### [Task directions]
Where does the word "black" occur in the data below? Copy each line that holds it.
[Data for processing — start]
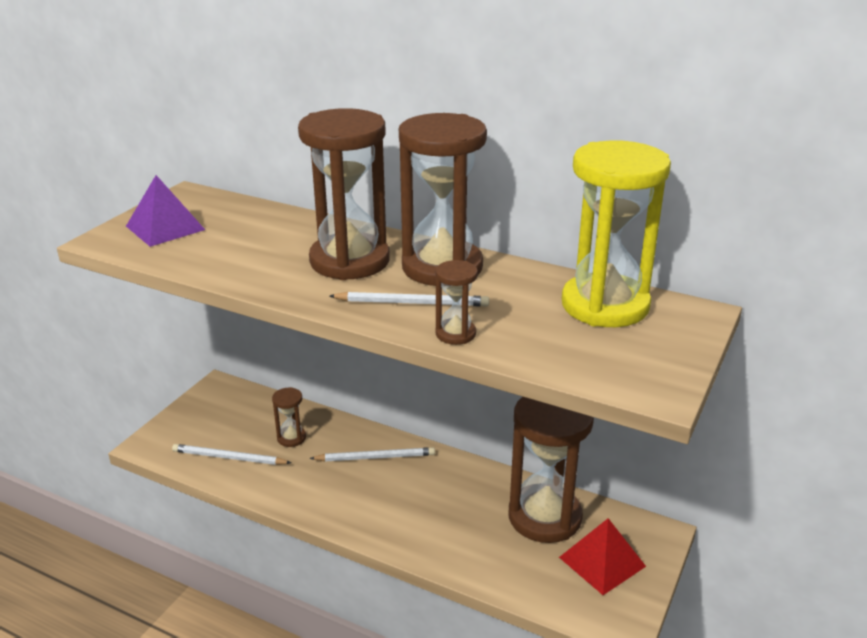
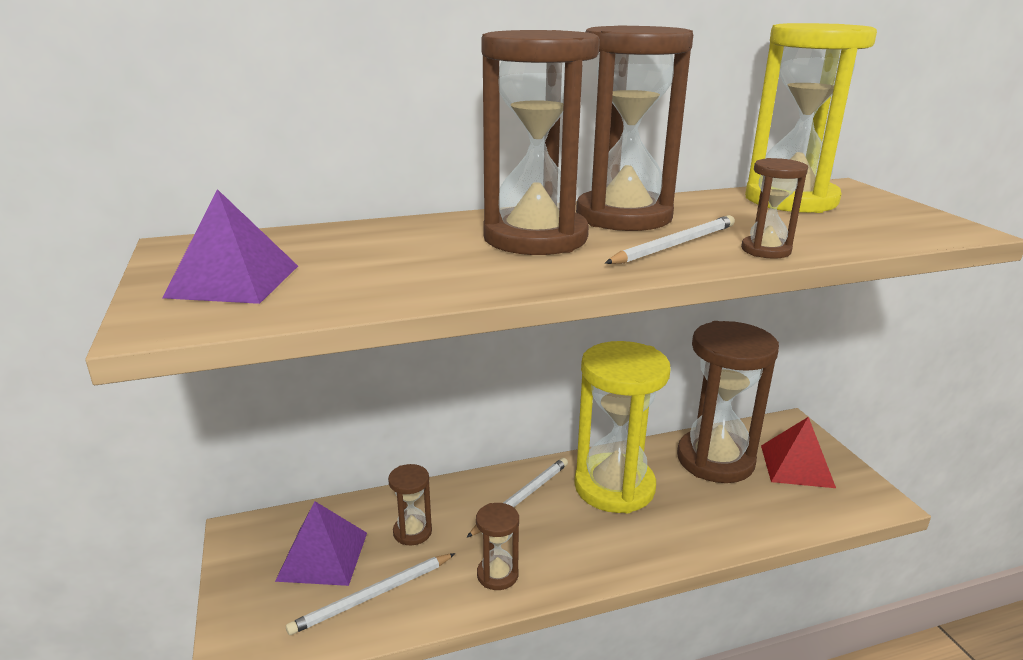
camera: 45 degrees left, 5 degrees down
(235, 422) = (322, 556): none -> purple pyramid
(298, 489) = (497, 574): none -> brown hourglass
(442, 487) = (614, 487): none -> yellow hourglass

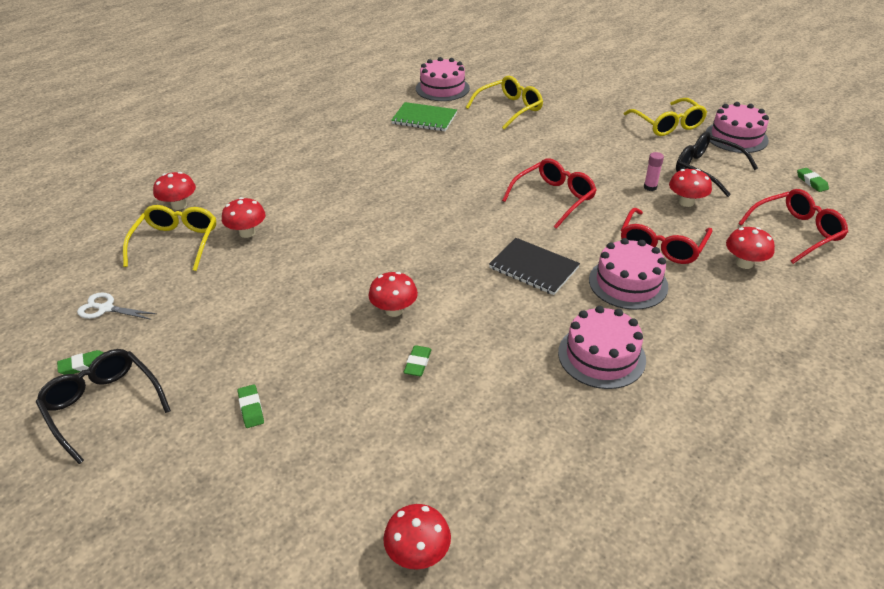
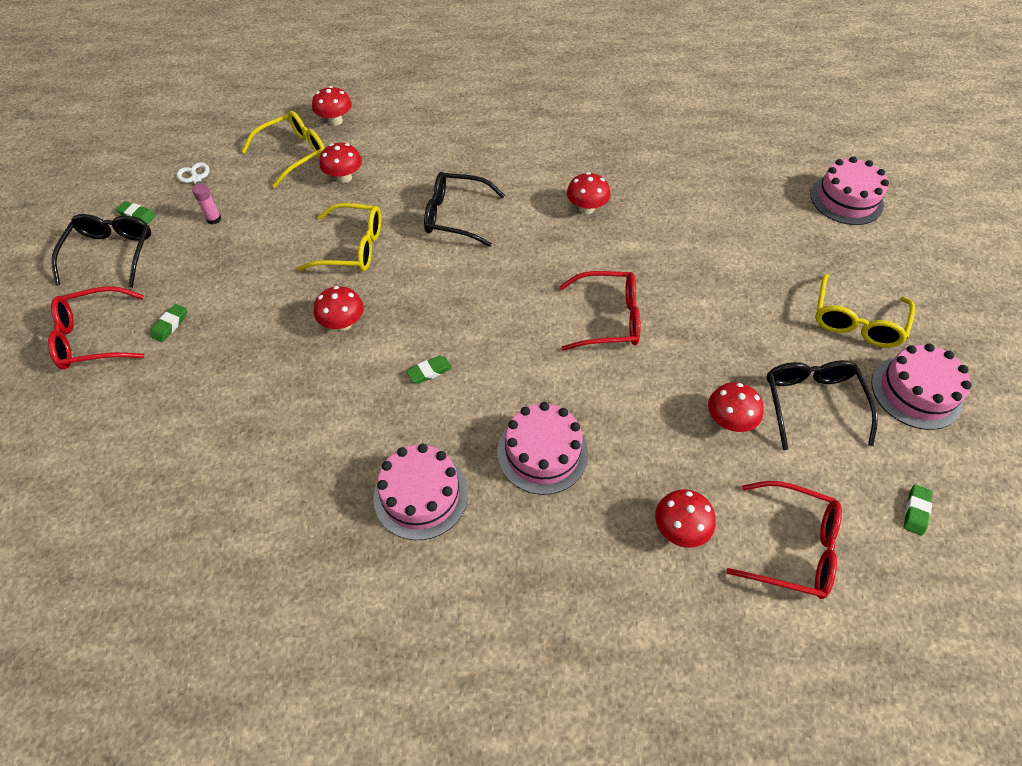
camera: 45 degrees right, 15 degrees up
(372, 206) = (455, 216): none -> black glasses
(418, 363) = (297, 381): green eraser -> green eraser (429, 371)
(418, 553) = (113, 516): red mushroom -> red mushroom (586, 208)
(424, 119) = (619, 154): green notebook -> none
(442, 88) = (684, 129): pink cake -> pink cake (846, 199)
(509, 109) = (714, 192): yellow glasses -> yellow glasses (352, 247)
(533, 268) = (489, 372): black notebook -> none
(650, 187) = (718, 376): pink glue stick -> pink glue stick (214, 219)
(661, 245) = (630, 443): red glasses -> red glasses (94, 337)

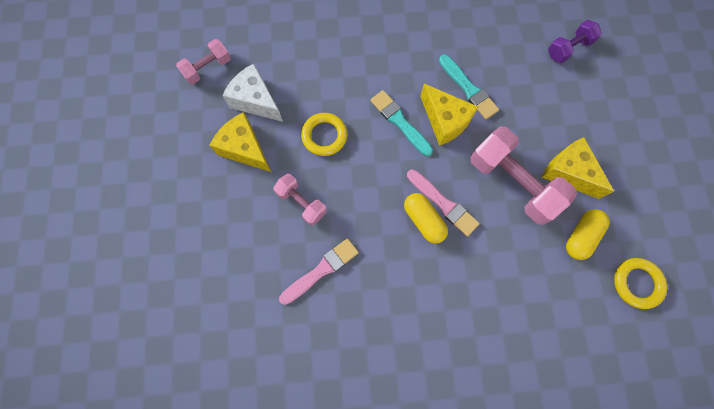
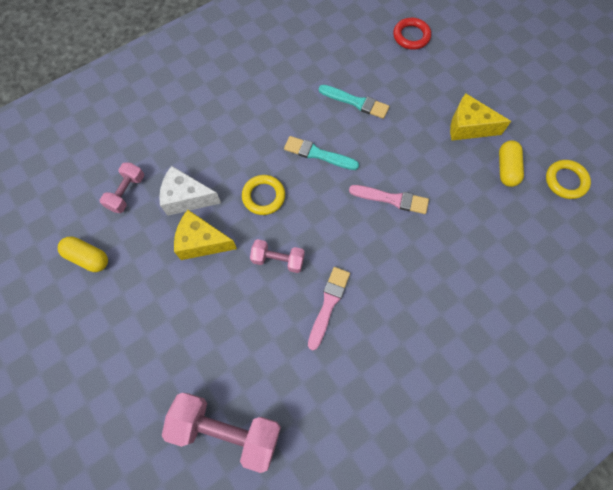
camera: 30 degrees left, 5 degrees down
(423, 220) = (384, 220): yellow capsule -> yellow capsule (88, 257)
(445, 121) = (353, 135): yellow cheese -> none
(512, 182) = (433, 155): pink dumbbell -> pink dumbbell (227, 429)
(568, 48) = (411, 36): purple dumbbell -> red ring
[Data for processing — finish]
### [Solution to this task]
(372, 206) = (455, 216): none -> black glasses
(533, 268) = (489, 372): black notebook -> none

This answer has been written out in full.